*** Opening Material provided ***
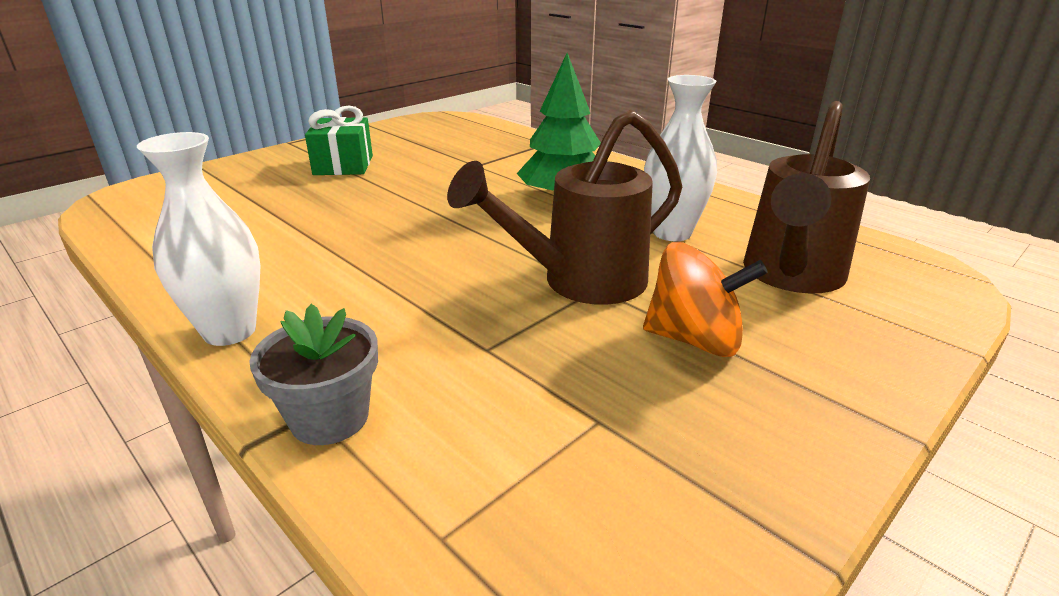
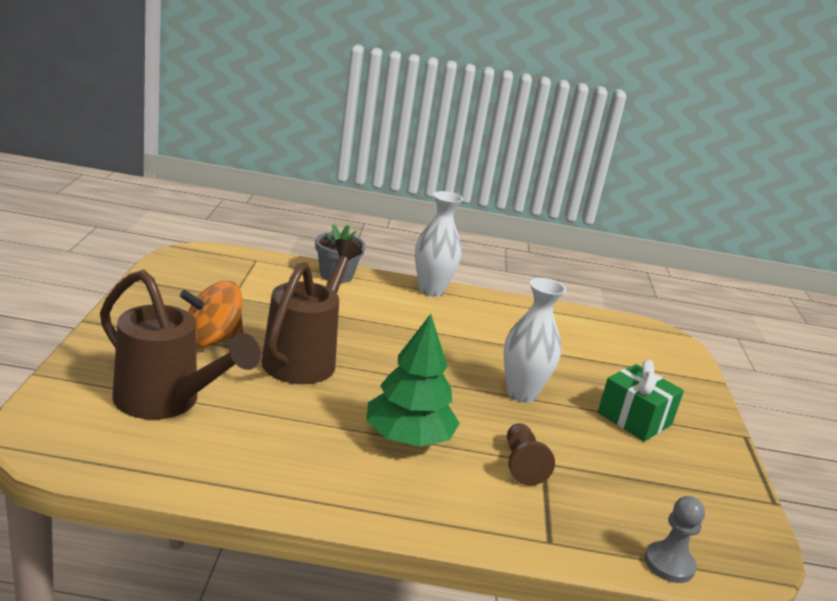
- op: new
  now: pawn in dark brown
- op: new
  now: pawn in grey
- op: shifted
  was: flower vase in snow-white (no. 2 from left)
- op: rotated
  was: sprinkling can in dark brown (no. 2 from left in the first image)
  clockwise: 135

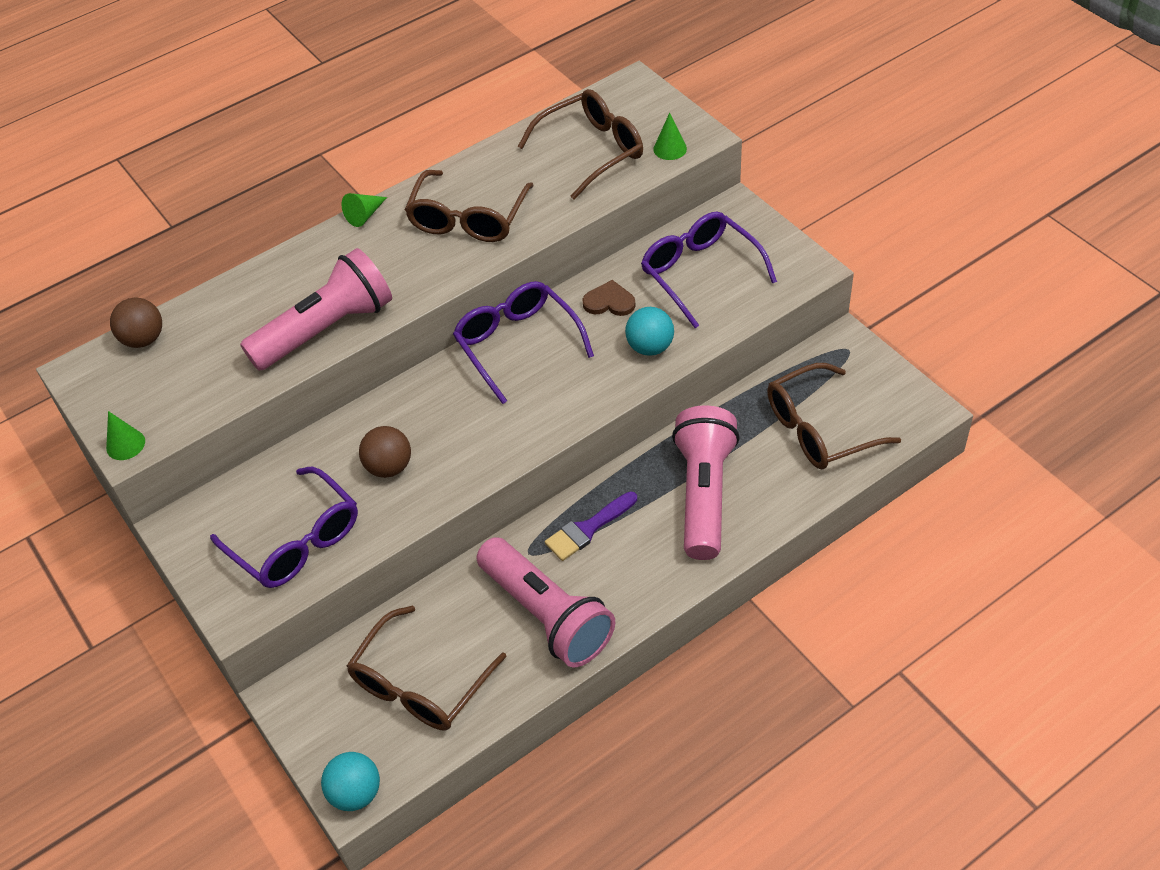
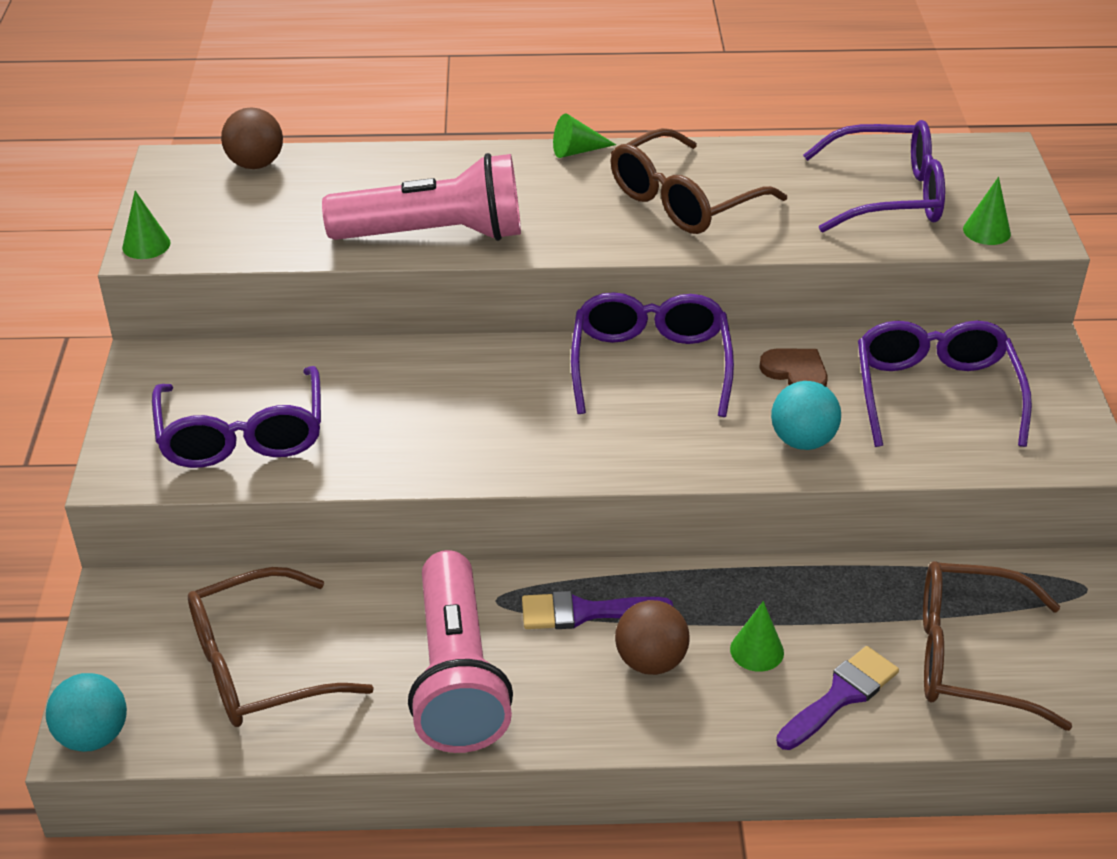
- op: new
  now: brush in purple (no. 2 from left)
- op: shifted
  was: ball in dark brown (no. 2 from left)
- op: swapped
  was: pocket torch in pink (no. 3 from left)
  now: cone in green (no. 3 from left)
- op: repainted
  was: spectacles in dark brown (no. 3 from left)
  now: spectacles in purple (no. 3 from left)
*** Closing Material provided ***
_Problem_
Every entry above needs to be printed again exactly, with its pictures left out.

_Task response_
- op: new
  now: pawn in dark brown
- op: new
  now: pawn in grey
- op: shifted
  was: flower vase in snow-white (no. 2 from left)
- op: rotated
  was: sprinkling can in dark brown (no. 2 from left in the first image)
  clockwise: 135

- op: new
  now: brush in purple (no. 2 from left)
- op: shifted
  was: ball in dark brown (no. 2 from left)
- op: swapped
  was: pocket torch in pink (no. 3 from left)
  now: cone in green (no. 3 from left)
- op: repainted
  was: spectacles in dark brown (no. 3 from left)
  now: spectacles in purple (no. 3 from left)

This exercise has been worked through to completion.